Record set:
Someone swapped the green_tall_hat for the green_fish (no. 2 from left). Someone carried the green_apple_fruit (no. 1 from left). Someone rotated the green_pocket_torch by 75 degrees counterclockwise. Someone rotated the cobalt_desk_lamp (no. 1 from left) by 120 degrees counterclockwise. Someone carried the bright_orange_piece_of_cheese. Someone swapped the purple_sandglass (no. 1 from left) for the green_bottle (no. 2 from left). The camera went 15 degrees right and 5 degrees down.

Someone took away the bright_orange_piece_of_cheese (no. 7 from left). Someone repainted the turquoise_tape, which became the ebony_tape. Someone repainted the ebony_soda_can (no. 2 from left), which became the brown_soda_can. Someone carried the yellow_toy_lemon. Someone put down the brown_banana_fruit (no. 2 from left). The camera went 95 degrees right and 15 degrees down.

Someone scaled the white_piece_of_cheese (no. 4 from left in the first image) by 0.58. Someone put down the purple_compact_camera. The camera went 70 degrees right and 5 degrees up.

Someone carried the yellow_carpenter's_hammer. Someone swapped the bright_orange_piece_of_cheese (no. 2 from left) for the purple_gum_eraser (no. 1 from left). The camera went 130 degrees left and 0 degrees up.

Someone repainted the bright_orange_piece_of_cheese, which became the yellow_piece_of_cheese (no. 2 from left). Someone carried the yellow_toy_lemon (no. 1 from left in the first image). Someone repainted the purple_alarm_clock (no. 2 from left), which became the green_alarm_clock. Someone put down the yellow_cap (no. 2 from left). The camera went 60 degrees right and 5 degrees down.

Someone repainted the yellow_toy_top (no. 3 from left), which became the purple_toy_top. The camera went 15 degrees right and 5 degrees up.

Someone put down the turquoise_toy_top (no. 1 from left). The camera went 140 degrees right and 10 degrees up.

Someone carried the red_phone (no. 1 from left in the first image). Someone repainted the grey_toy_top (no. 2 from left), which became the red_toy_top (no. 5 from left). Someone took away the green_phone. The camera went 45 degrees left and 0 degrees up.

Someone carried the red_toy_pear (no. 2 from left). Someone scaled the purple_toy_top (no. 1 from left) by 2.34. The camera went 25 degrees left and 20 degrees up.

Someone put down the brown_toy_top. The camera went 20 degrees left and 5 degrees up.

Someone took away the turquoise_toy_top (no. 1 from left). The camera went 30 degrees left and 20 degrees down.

What the task asks:
Write out all the data again, exactly as it appears.

Reply to the task:
Someone swapped the green_tall_hat for the green_fish (no. 2 from left). Someone carried the green_apple_fruit (no. 1 from left). Someone rotated the green_pocket_torch by 75 degrees counterclockwise. Someone rotated the cobalt_desk_lamp (no. 1 from left) by 120 degrees counterclockwise. Someone carried the bright_orange_piece_of_cheese. Someone swapped the purple_sandglass (no. 1 from left) for the green_bottle (no. 2 from left). The camera went 15 degrees right and 5 degrees down.

Someone took away the bright_orange_piece_of_cheese (no. 7 from left). Someone repainted the turquoise_tape, which became the ebony_tape. Someone repainted the ebony_soda_can (no. 2 from left), which became the brown_soda_can. Someone carried the yellow_toy_lemon. Someone put down the brown_banana_fruit (no. 2 from left). The camera went 95 degrees right and 15 degrees down.

Someone scaled the white_piece_of_cheese (no. 4 from left in the first image) by 0.58. Someone put down the purple_compact_camera. The camera went 70 degrees right and 5 degrees up.

Someone carried the yellow_carpenter's_hammer. Someone swapped the bright_orange_piece_of_cheese (no. 2 from left) for the purple_gum_eraser (no. 1 from left). The camera went 130 degrees left and 0 degrees up.

Someone repainted the bright_orange_piece_of_cheese, which became the yellow_piece_of_cheese (no. 2 from left). Someone carried the yellow_toy_lemon (no. 1 from left in the first image). Someone repainted the purple_alarm_clock (no. 2 from left), which became the green_alarm_clock. Someone put down the yellow_cap (no. 2 from left). The camera went 60 degrees right and 5 degrees down.

Someone repainted the yellow_toy_top (no. 3 from left), which became the purple_toy_top. The camera went 15 degrees right and 5 degrees up.

Someone put down the turquoise_toy_top (no. 1 from left). The camera went 140 degrees right and 10 degrees up.

Someone carried the red_phone (no. 1 from left in the first image). Someone repainted the grey_toy_top (no. 2 from left), which became the red_toy_top (no. 5 from left). Someone took away the green_phone. The camera went 45 degrees left and 0 degrees up.

Someone carried the red_toy_pear (no. 2 from left). Someone scaled the purple_toy_top (no. 1 from left) by 2.34. The camera went 25 degrees left and 20 degrees up.

Someone put down the brown_toy_top. The camera went 20 degrees left and 5 degrees up.

Someone took away the turquoise_toy_top (no. 1 from left). The camera went 30 degrees left and 20 degrees down.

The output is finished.